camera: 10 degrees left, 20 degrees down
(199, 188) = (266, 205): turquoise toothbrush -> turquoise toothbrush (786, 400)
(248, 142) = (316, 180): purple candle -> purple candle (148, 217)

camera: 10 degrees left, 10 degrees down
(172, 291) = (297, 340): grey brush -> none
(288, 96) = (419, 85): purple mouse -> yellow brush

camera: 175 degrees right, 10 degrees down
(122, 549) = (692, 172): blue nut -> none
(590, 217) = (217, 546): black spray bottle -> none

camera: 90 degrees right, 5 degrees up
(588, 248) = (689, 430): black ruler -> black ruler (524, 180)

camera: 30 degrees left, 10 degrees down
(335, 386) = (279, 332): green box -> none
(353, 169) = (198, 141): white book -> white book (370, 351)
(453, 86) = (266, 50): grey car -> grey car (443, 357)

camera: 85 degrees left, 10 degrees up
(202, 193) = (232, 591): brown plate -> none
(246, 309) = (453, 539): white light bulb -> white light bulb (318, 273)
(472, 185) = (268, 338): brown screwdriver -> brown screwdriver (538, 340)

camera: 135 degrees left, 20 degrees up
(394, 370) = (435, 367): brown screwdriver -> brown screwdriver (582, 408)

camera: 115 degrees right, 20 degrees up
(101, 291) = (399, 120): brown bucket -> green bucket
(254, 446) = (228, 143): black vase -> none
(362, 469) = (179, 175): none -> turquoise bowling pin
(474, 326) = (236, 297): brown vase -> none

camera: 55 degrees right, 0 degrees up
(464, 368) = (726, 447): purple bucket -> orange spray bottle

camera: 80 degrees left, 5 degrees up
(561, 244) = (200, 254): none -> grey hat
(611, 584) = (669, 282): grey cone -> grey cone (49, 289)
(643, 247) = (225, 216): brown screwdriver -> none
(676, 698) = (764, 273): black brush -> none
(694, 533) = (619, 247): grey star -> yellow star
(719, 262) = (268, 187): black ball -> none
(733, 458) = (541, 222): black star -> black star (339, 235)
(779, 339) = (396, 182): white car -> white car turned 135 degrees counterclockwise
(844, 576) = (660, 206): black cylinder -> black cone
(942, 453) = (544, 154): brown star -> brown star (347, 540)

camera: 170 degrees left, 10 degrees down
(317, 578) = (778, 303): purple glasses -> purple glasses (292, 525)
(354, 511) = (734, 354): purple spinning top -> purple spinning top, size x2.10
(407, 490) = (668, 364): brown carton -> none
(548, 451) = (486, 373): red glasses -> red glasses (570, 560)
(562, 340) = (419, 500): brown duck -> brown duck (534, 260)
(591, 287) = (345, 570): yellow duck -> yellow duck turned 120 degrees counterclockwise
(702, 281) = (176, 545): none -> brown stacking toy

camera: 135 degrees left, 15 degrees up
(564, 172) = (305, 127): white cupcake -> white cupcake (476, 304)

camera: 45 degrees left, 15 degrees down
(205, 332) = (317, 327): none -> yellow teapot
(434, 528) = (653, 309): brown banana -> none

------

**Problem:** Taking the line that contains "(564, 172) = (305, 127): white" as the first, reproduce every line through the end of the entries exactly.

**Exercise result:**
(564, 172) = (305, 127): white cupcake -> white cupcake (476, 304)

camera: 45 degrees left, 15 degrees down
(205, 332) = (317, 327): none -> yellow teapot
(434, 528) = (653, 309): brown banana -> none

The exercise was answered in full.